### [Exercise]
Your copy must hold every line of the records word for word. It must hold no pictures.

Version difference data

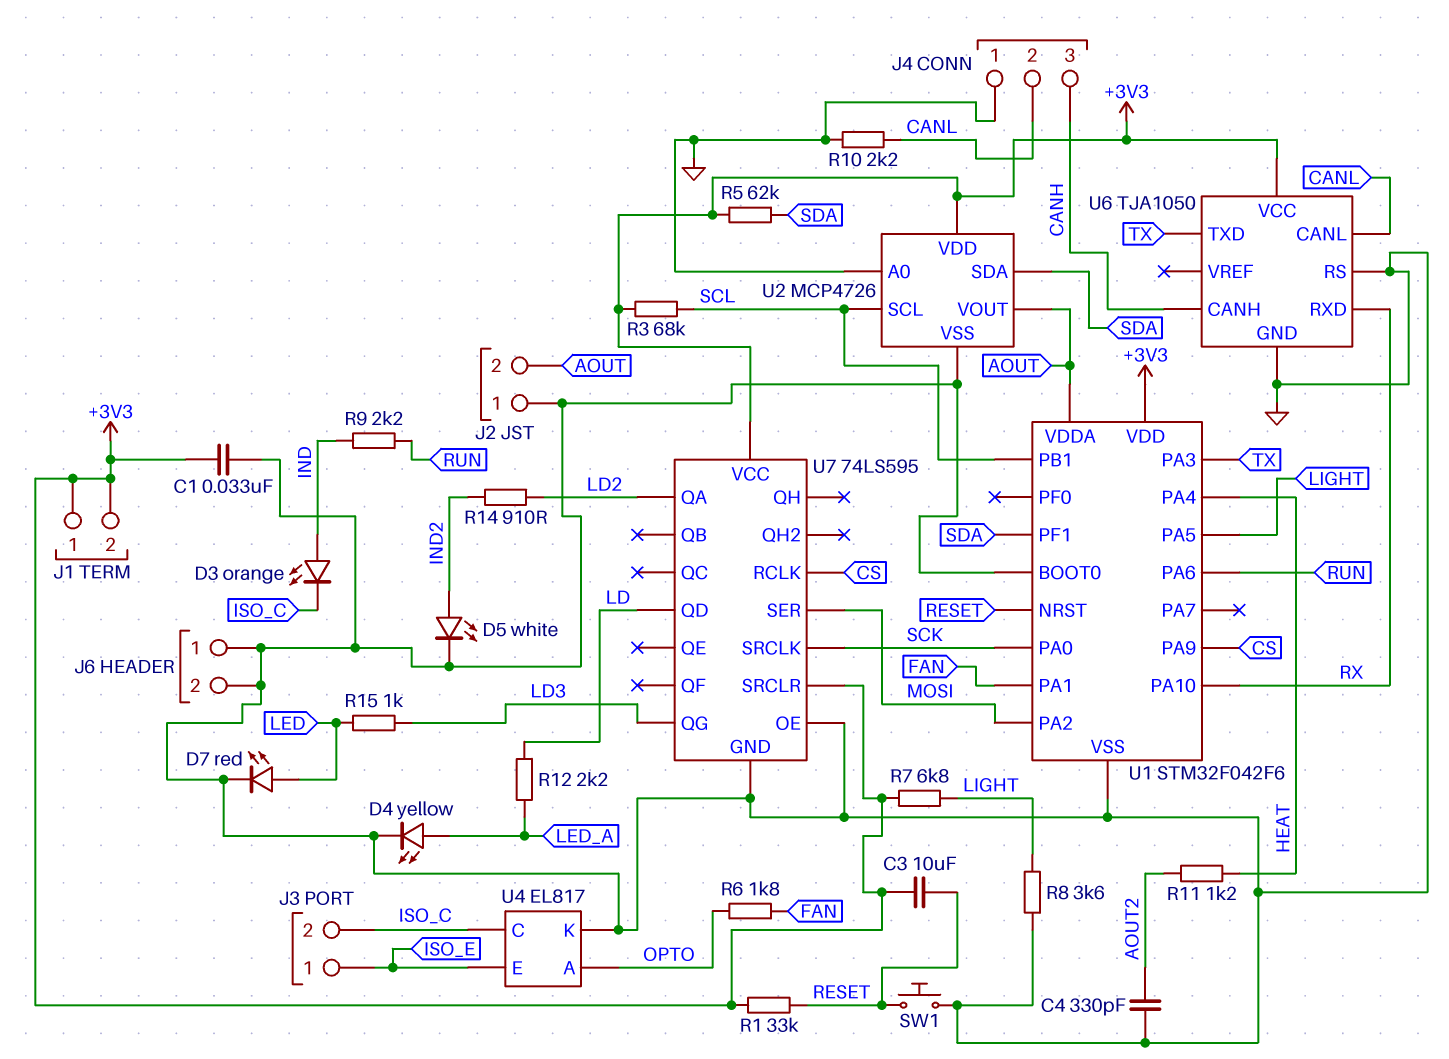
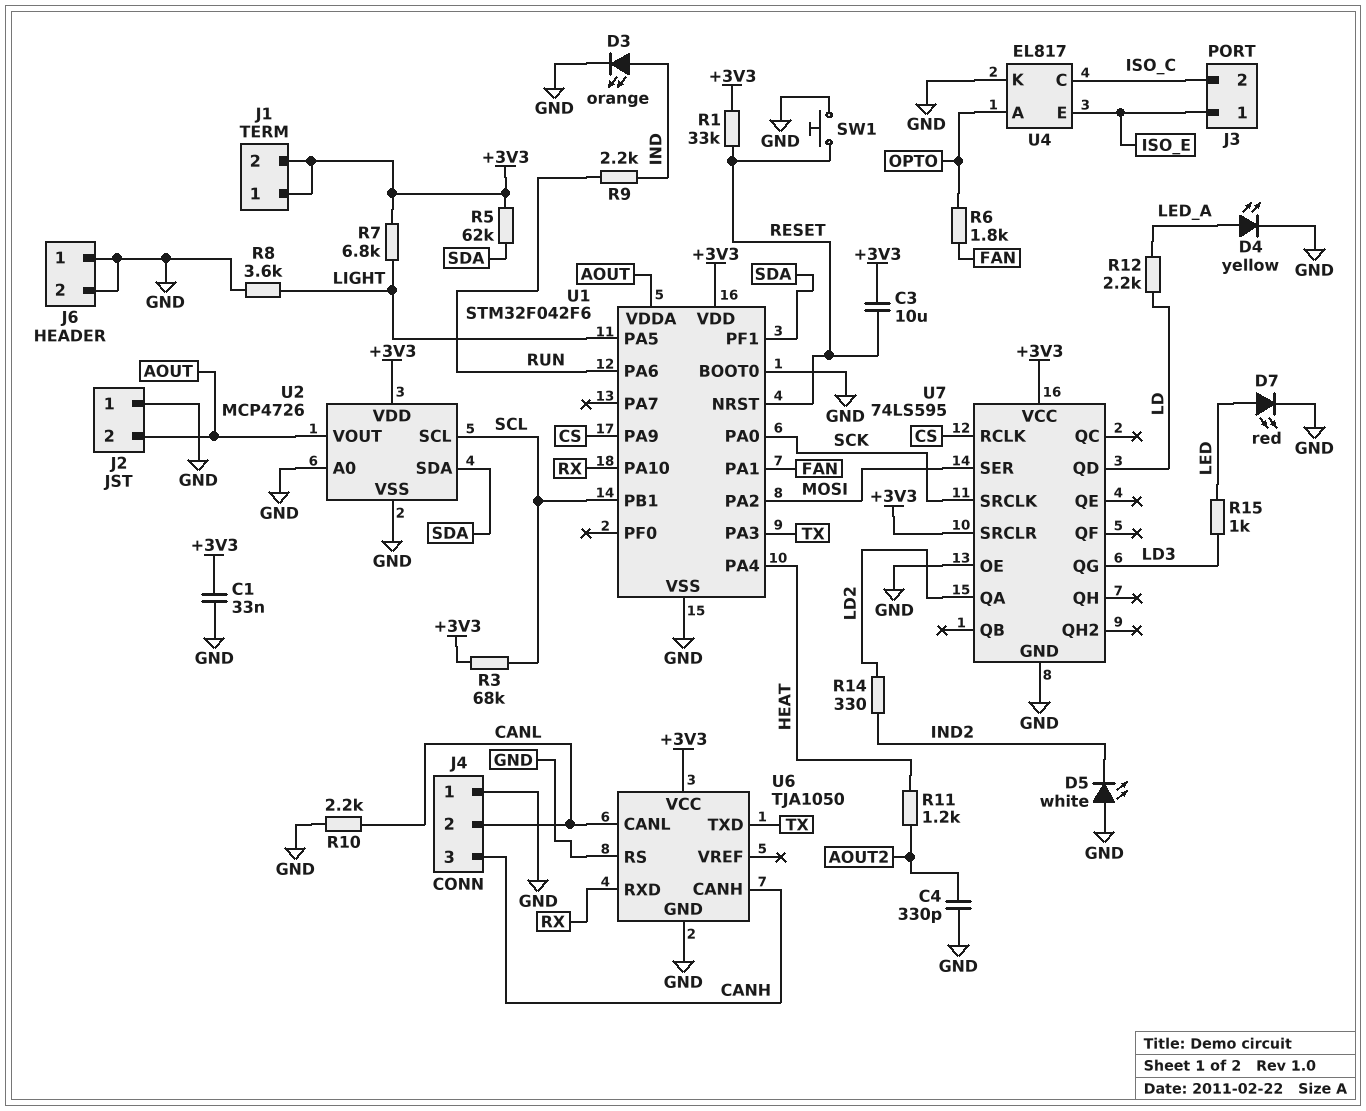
D3: LED orange (A IND, K ISO_C) -> LED orange (A IND, K GND)
D5: LED white (A IND2, K GND) -> LED white (A GND, K IND2)
R14: 910 (IND2, LD2) -> 330 (IND2, LD2)

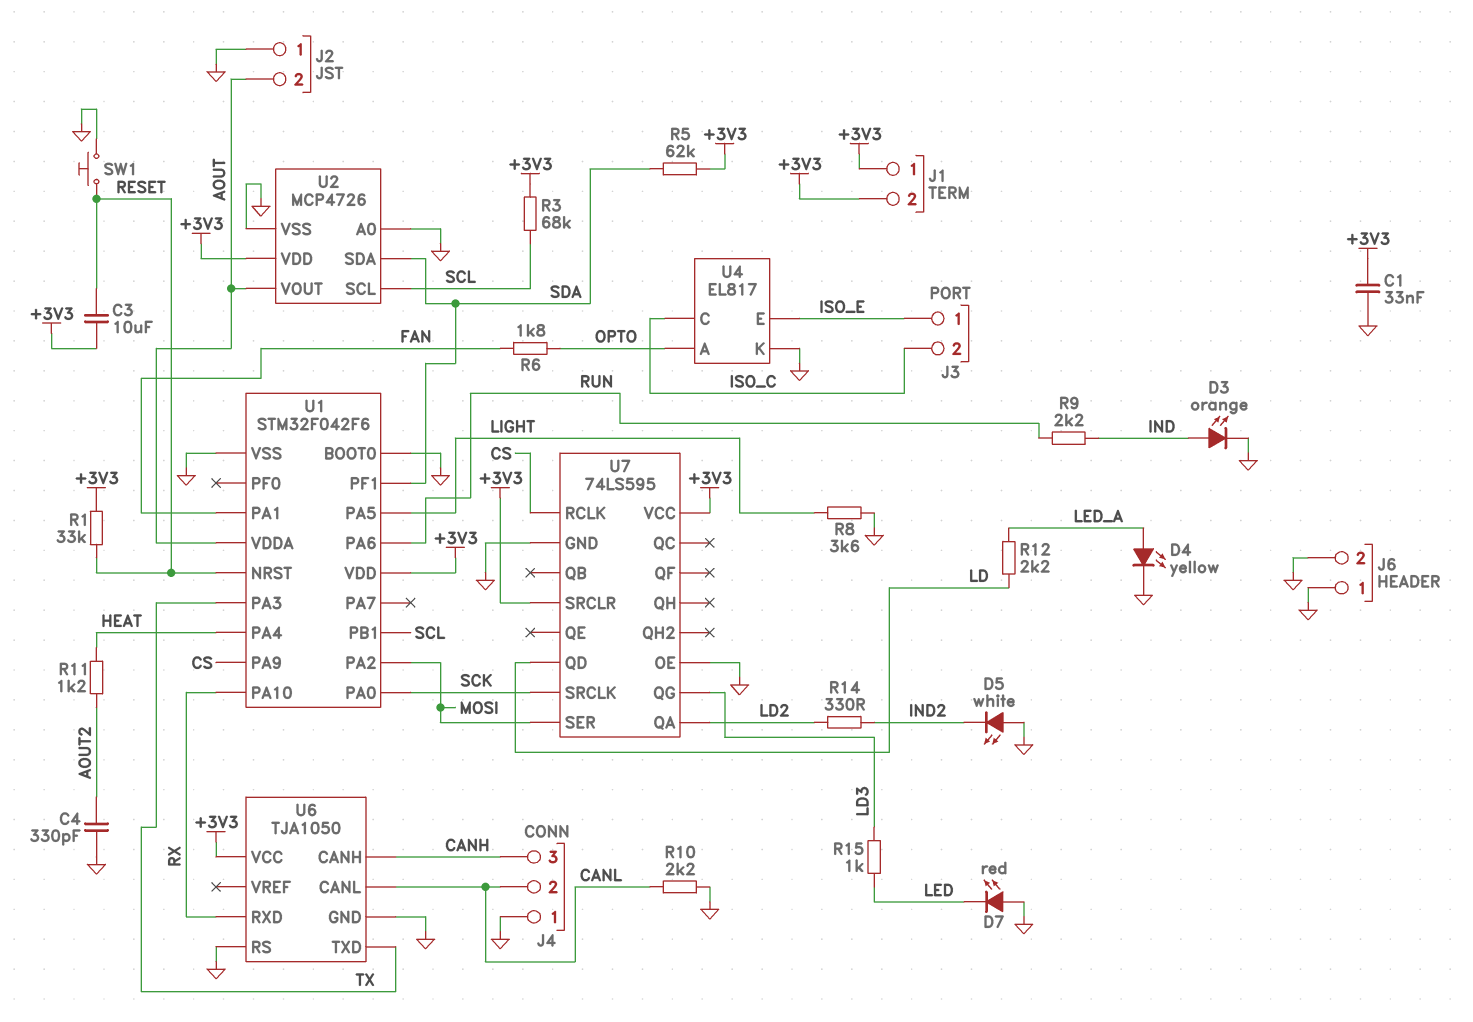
D7: LED red (A LED, K GND) -> LED red (A GND, K LED)
R7: 6.8k (+3V3, LIGHT) -> none

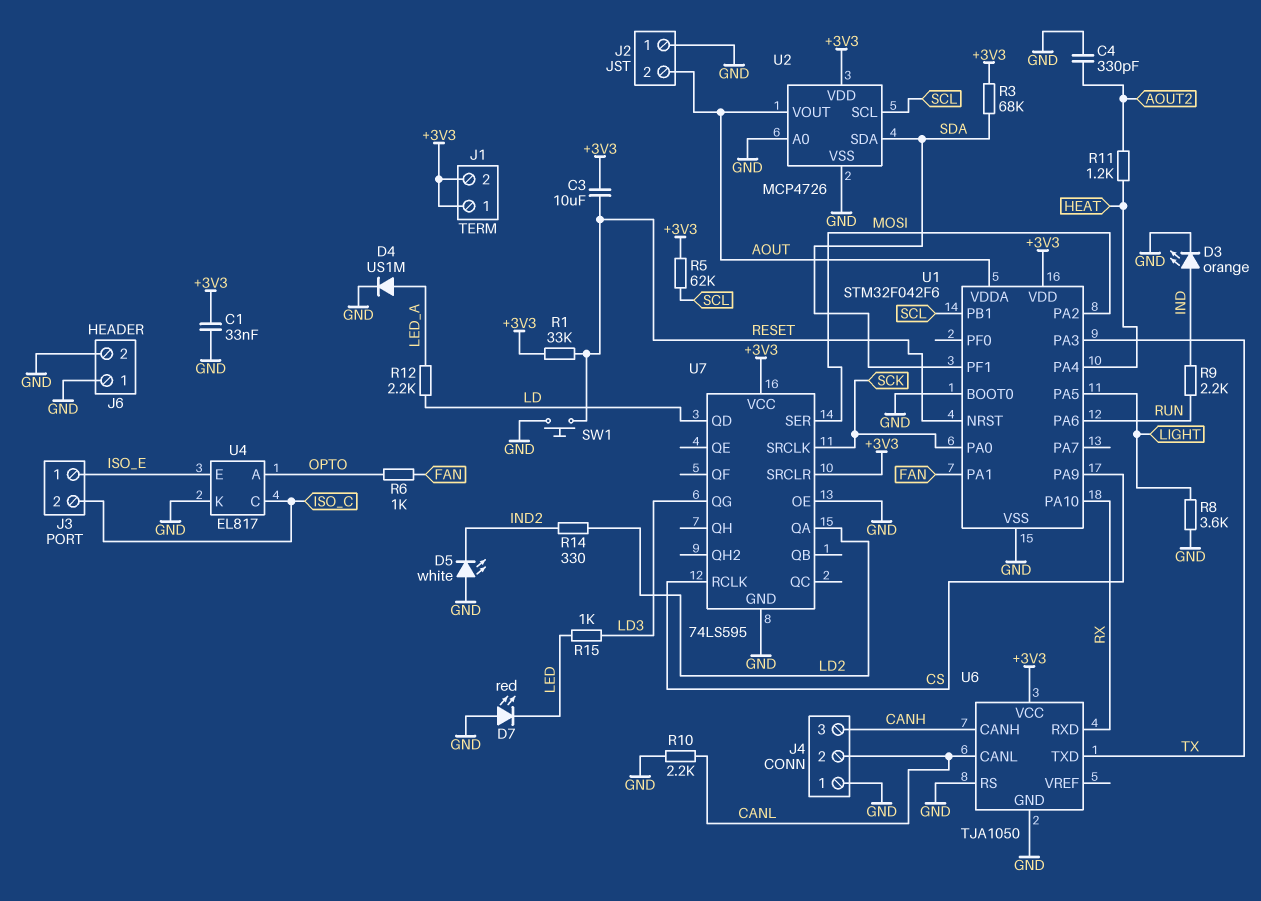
D4: LED yellow (A LED_A, K GND) -> diode US1M (A LED_A, K GND)
R3: 68k (+3V3, SCL) -> 68k (+3V3, SDA)
R5: 62k (+3V3, SDA) -> 62k (+3V3, SCL)
R6: 1.8k (FAN, OPTO) -> 1k (FAN, OPTO)

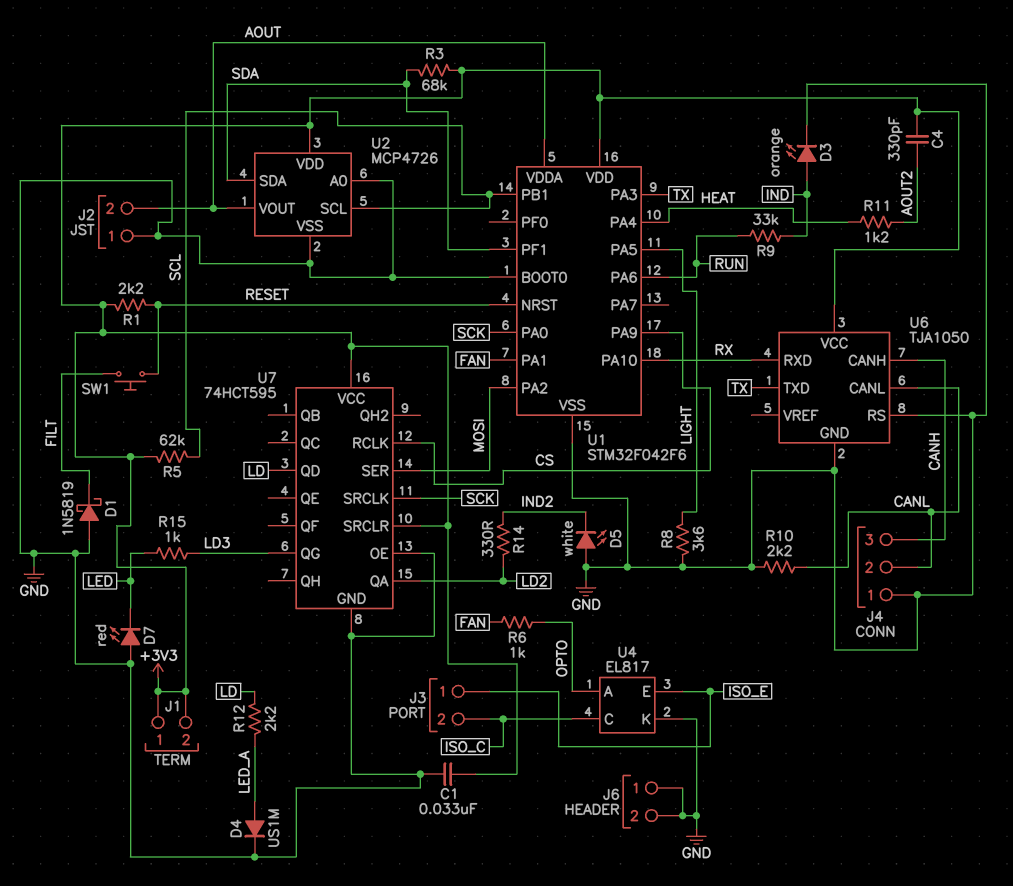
C3: 10uF (+3V3, RESET) -> none
C4: 330pF (AOUT2, GND) -> 330pF (+3V3, AOUT2)
D1: none -> schottky 1N5819 (A GND, K FILT)
R1: 33k (+3V3, RESET) -> 2.2k (+3V3, RESET)
R9: 2.2k (IND, RUN) -> 33k (IND, RUN)
SW1: button (GND, RESET) -> button (FILT, RESET)
U7: 74LS595 -> 74HCT595

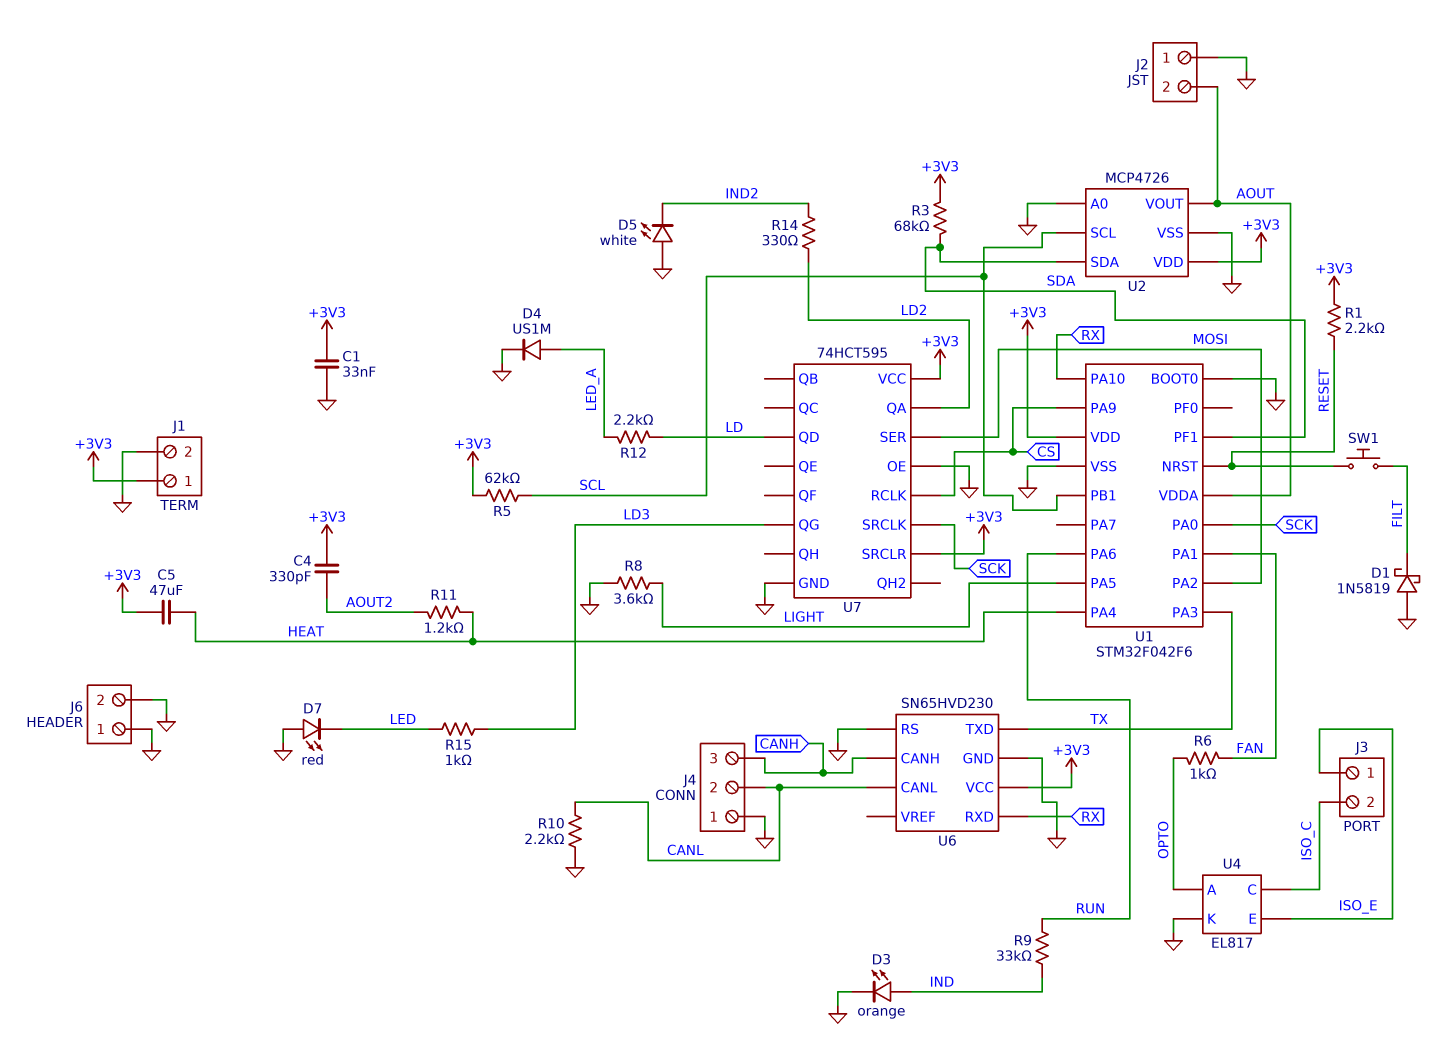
C5: none -> 47uF (+3V3, HEAT)
J1 pin 2: +3V3 -> GND
U6: TJA1050 -> SN65HVD230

### [Your response]
D3: LED orange (A IND, K ISO_C) -> LED orange (A IND, K GND)
D5: LED white (A IND2, K GND) -> LED white (A GND, K IND2)
R14: 910 (IND2, LD2) -> 330 (IND2, LD2)

D7: LED red (A LED, K GND) -> LED red (A GND, K LED)
R7: 6.8k (+3V3, LIGHT) -> none

D4: LED yellow (A LED_A, K GND) -> diode US1M (A LED_A, K GND)
R3: 68k (+3V3, SCL) -> 68k (+3V3, SDA)
R5: 62k (+3V3, SDA) -> 62k (+3V3, SCL)
R6: 1.8k (FAN, OPTO) -> 1k (FAN, OPTO)

C3: 10uF (+3V3, RESET) -> none
C4: 330pF (AOUT2, GND) -> 330pF (+3V3, AOUT2)
D1: none -> schottky 1N5819 (A GND, K FILT)
R1: 33k (+3V3, RESET) -> 2.2k (+3V3, RESET)
R9: 2.2k (IND, RUN) -> 33k (IND, RUN)
SW1: button (GND, RESET) -> button (FILT, RESET)
U7: 74LS595 -> 74HCT595

C5: none -> 47uF (+3V3, HEAT)
J1 pin 2: +3V3 -> GND
U6: TJA1050 -> SN65HVD230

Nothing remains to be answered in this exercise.